WHAT IS NEEDED — Without pictures, repeat exactly the lines from the one containing "spun,white mouse,[686 340" through the end of the entries.

EXERCISE MATERIALS —
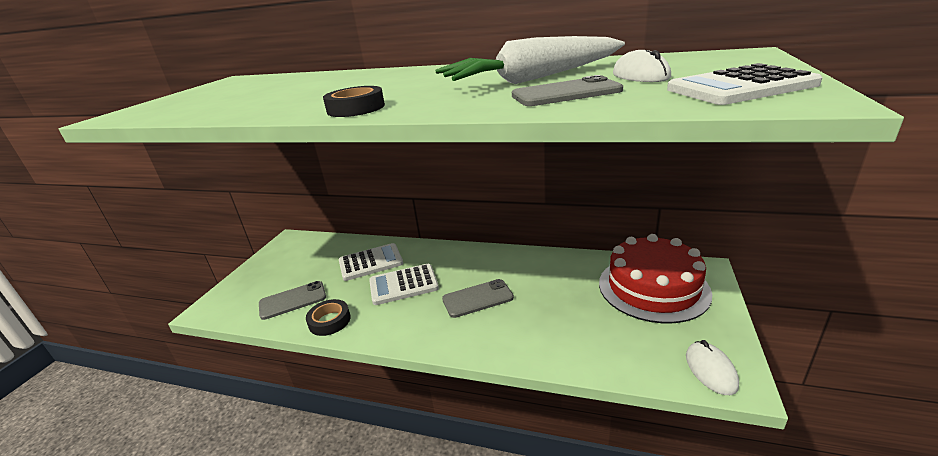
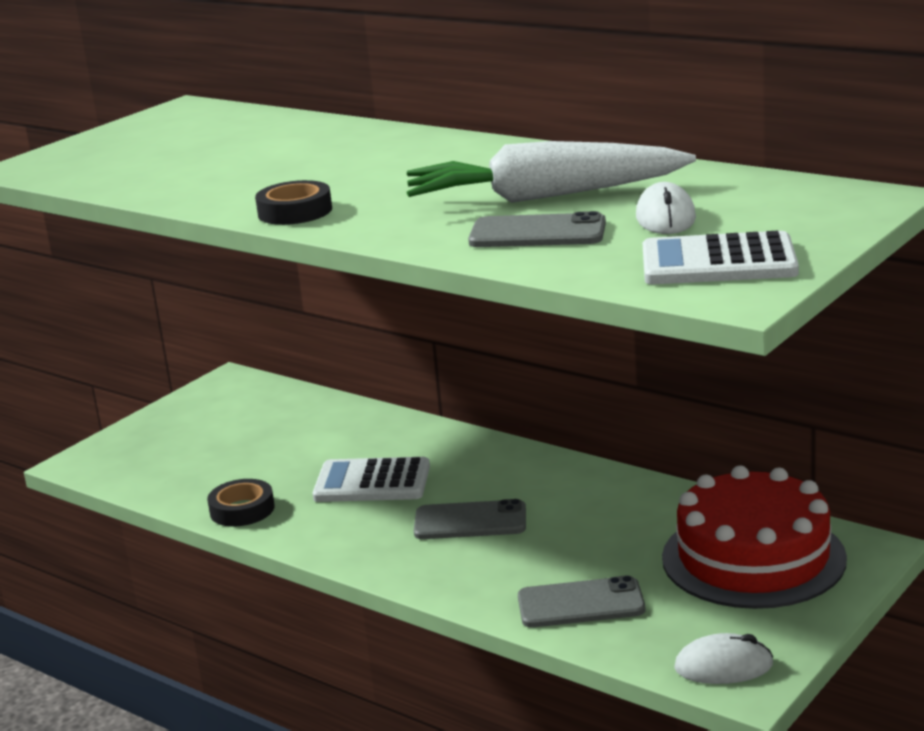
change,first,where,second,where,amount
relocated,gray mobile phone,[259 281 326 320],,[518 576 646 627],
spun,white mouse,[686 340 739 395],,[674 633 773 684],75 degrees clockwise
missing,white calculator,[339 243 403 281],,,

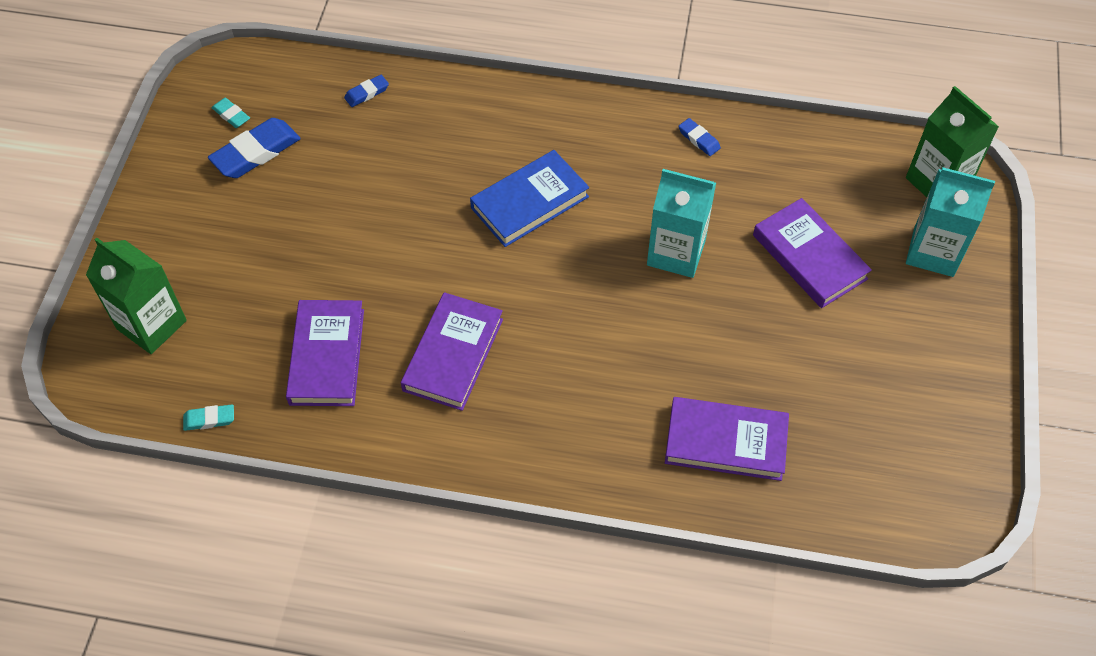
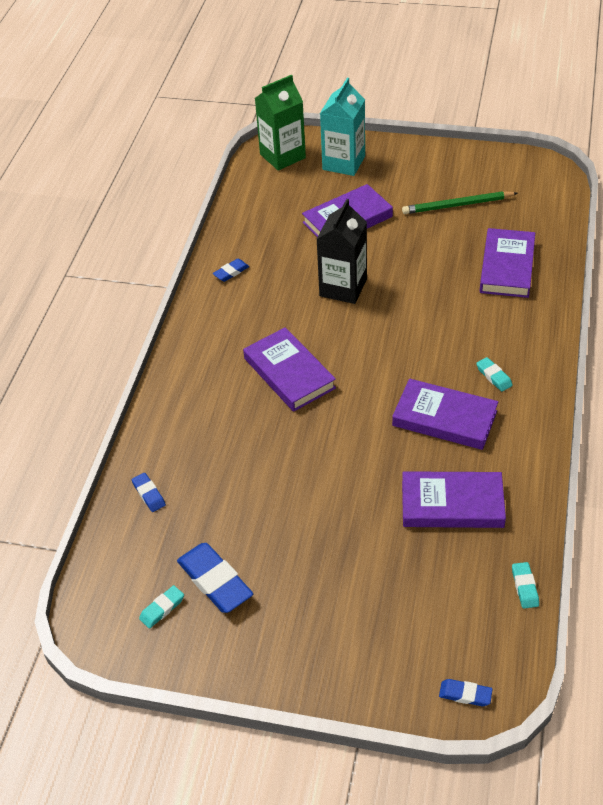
change,first,where,second,where,amount
colour,cobalt book,[470 150 589 247],purple book,[243 327 336 412],
colour,teal juice carton,[647 169 716 278],black juice carton,[316 199 367 304],
appeared,,,emerald lead pencil,[402 191 518 214],
appeared,,,cobalt eraser,[439 679 493 706],
appeared,,,teal eraser,[476 357 513 392],
missing,emerald juice carton,[86 238 187 354],,,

RESPONSE TO THIS EXERCISE —
spun,white mouse,[686 340 739 395],,[674 633 773 684],75 degrees clockwise
missing,white calculator,[339 243 403 281],,,

change,first,where,second,where,amount
colour,cobalt book,[470 150 589 247],purple book,[243 327 336 412],
colour,teal juice carton,[647 169 716 278],black juice carton,[316 199 367 304],
appeared,,,emerald lead pencil,[402 191 518 214],
appeared,,,cobalt eraser,[439 679 493 706],
appeared,,,teal eraser,[476 357 513 392],
missing,emerald juice carton,[86 238 187 354],,,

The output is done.